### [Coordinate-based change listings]
══════
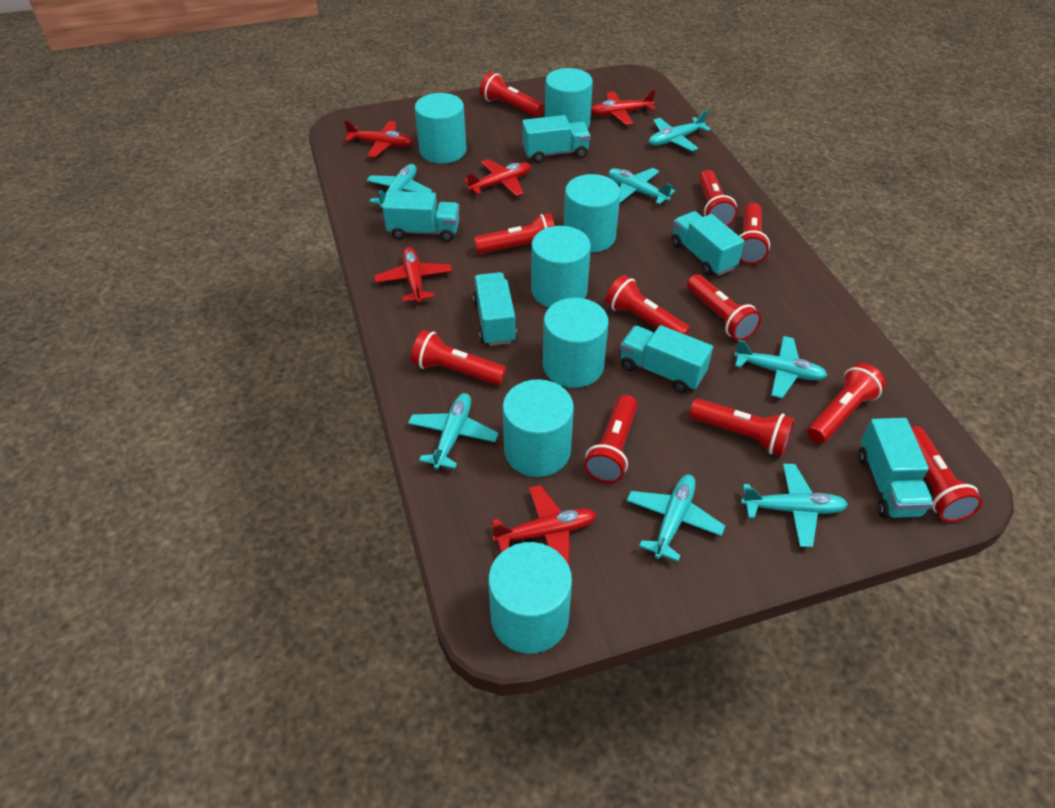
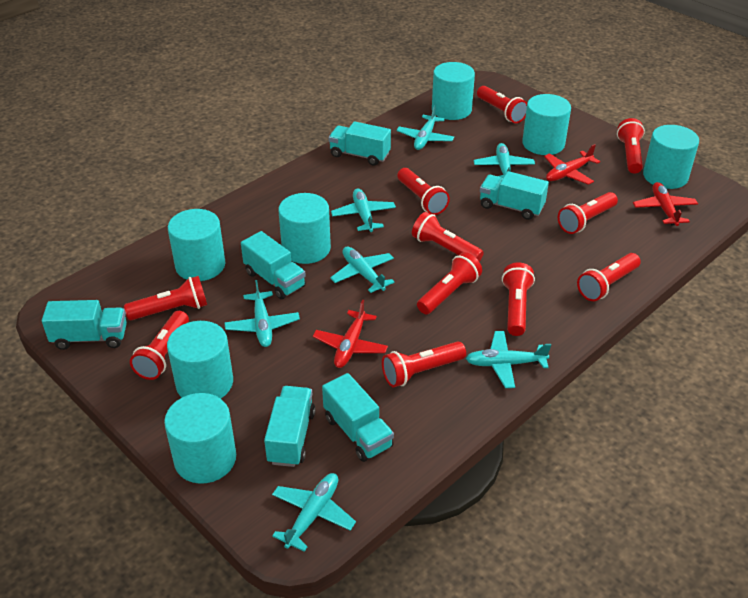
red plane: 5 -> 3

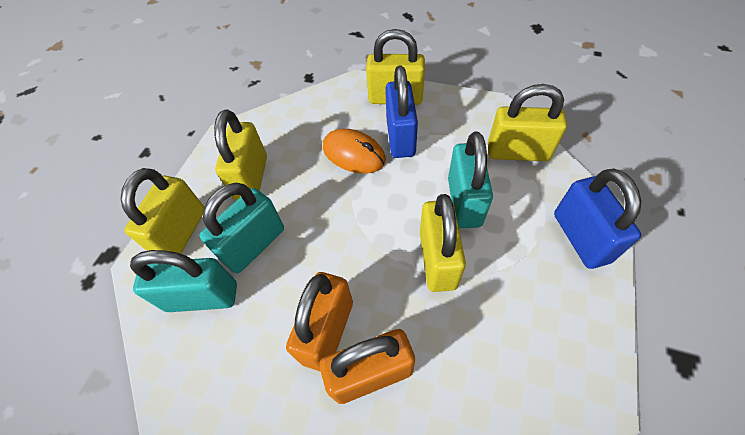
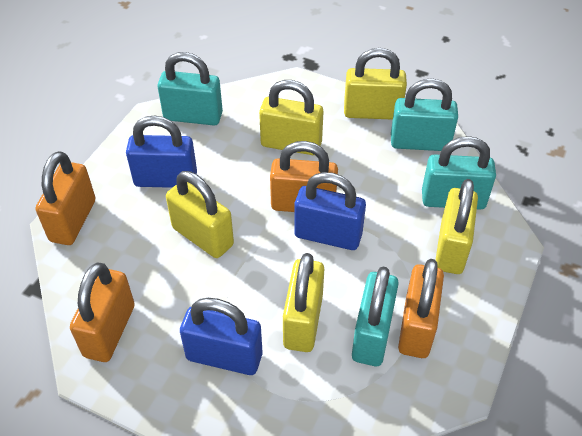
blue padlock: 2 -> 3
orange mouse: 1 -> 0
orange padlock: 2 -> 4
turquoise padlock: 3 -> 4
══════
### [Task directions]
When you copy the data above, reproduce each line exactly and skip every image.

### [Exercise response]
red plane: 5 -> 3

blue padlock: 2 -> 3
orange mouse: 1 -> 0
orange padlock: 2 -> 4
turquoise padlock: 3 -> 4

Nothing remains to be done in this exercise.